• **WHAT YOU HAVE TO DO**: Pictures are to be omitted, and every entry below is to be restated exactly.

=== MATERIAL SHOWN ===

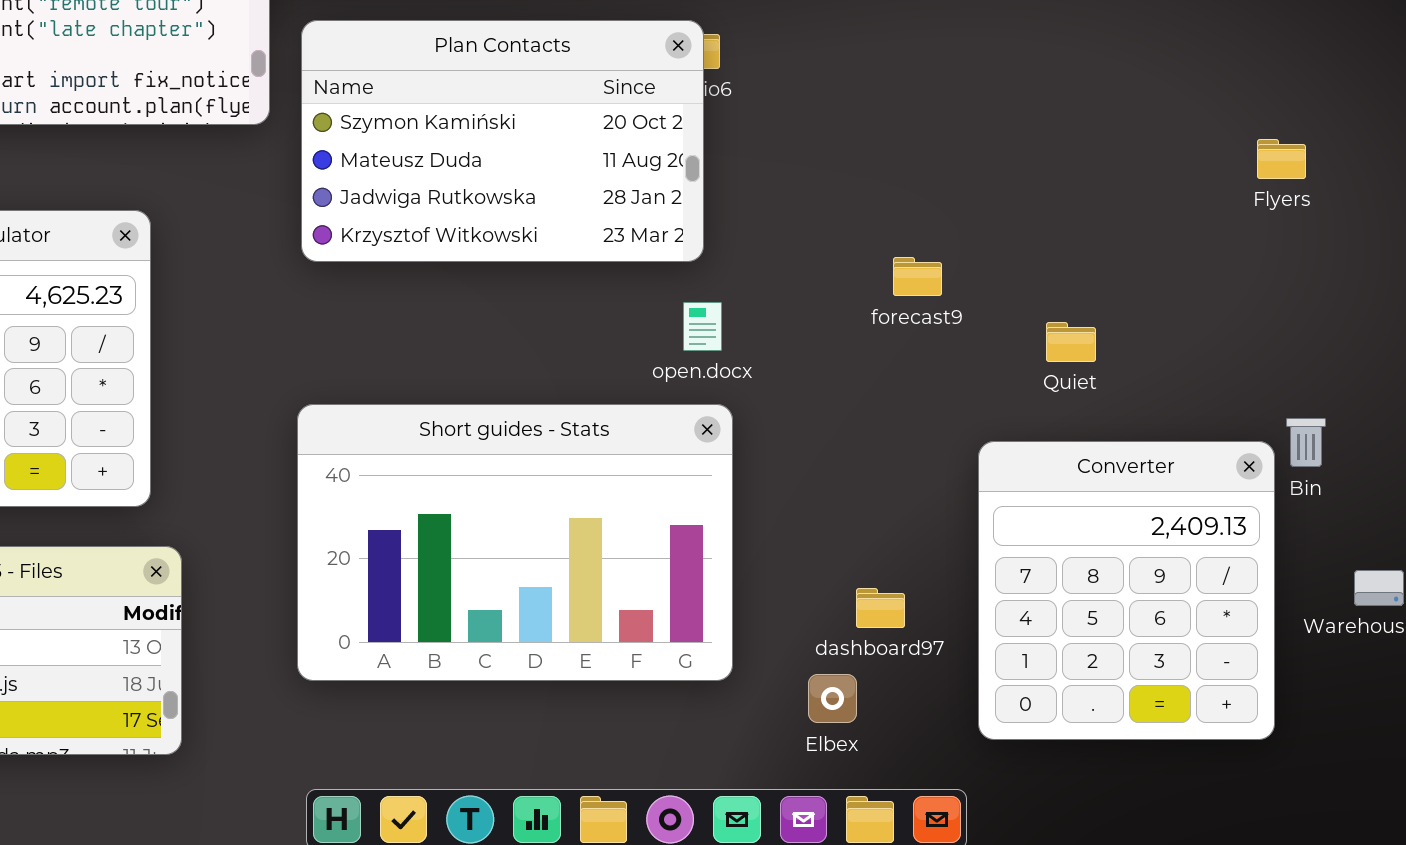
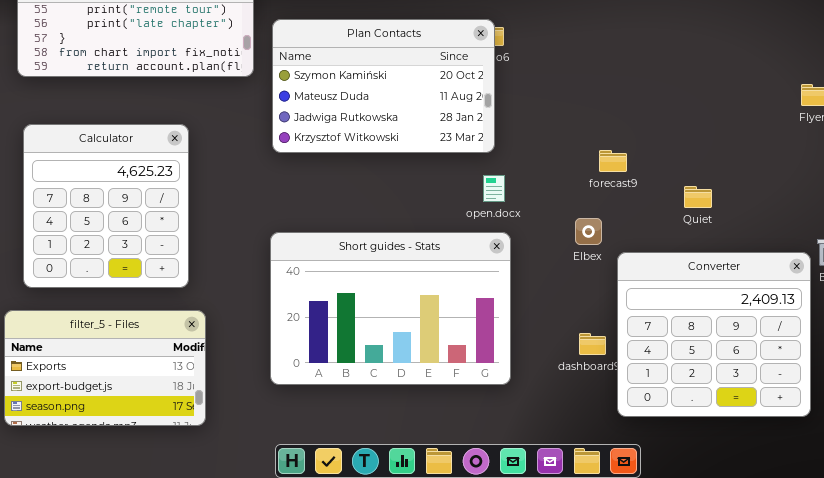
Converter: [978,441,1275,740] -> [617,252,811,417], resized
Elbex: [808,674,857,723] -> [575,218,602,245], moved

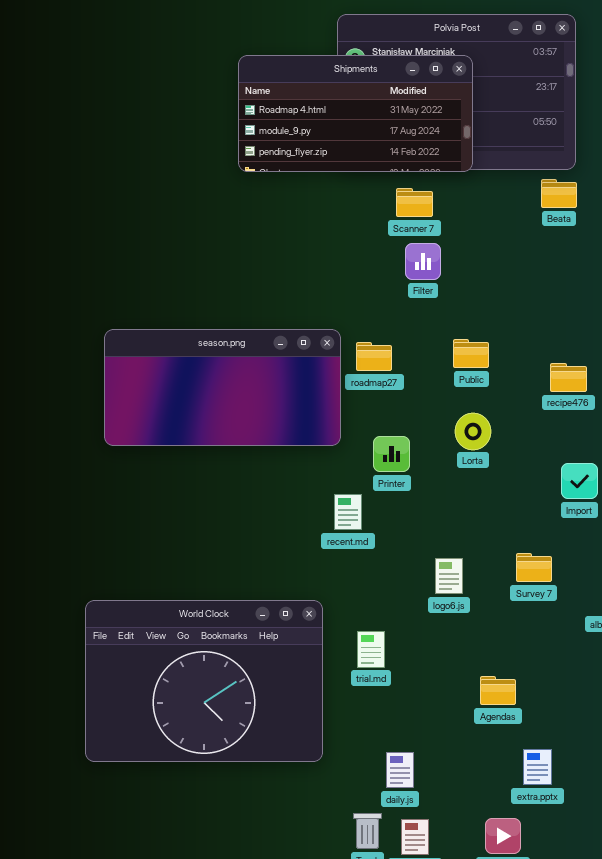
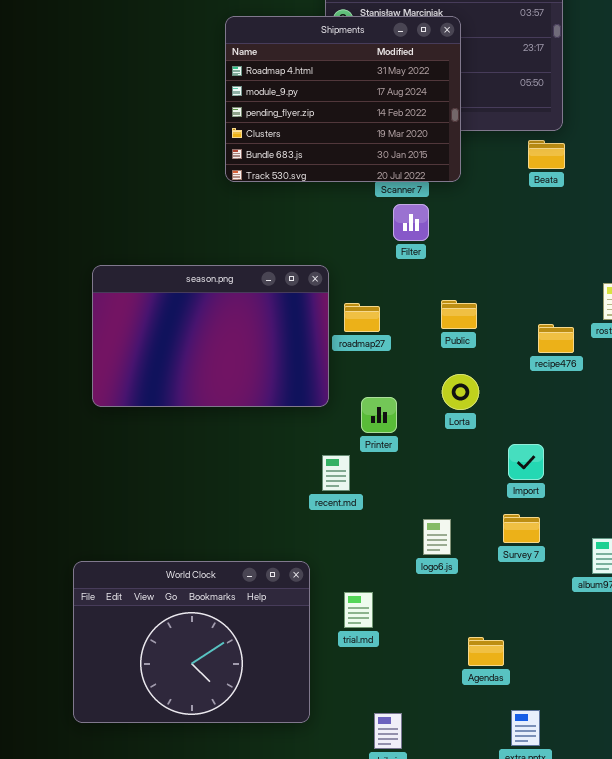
Shipments: [238,55,473,172] -> [225,16,461,182], resized
season.png: [104,329,341,446] -> [92,265,329,407], resized
Import: [561,463,598,499] -> [508,444,544,480], moved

===

• **ANSWER BOX**:
Converter: [978,441,1275,740] -> [617,252,811,417], resized
Elbex: [808,674,857,723] -> [575,218,602,245], moved

Shipments: [238,55,473,172] -> [225,16,461,182], resized
season.png: [104,329,341,446] -> [92,265,329,407], resized
Import: [561,463,598,499] -> [508,444,544,480], moved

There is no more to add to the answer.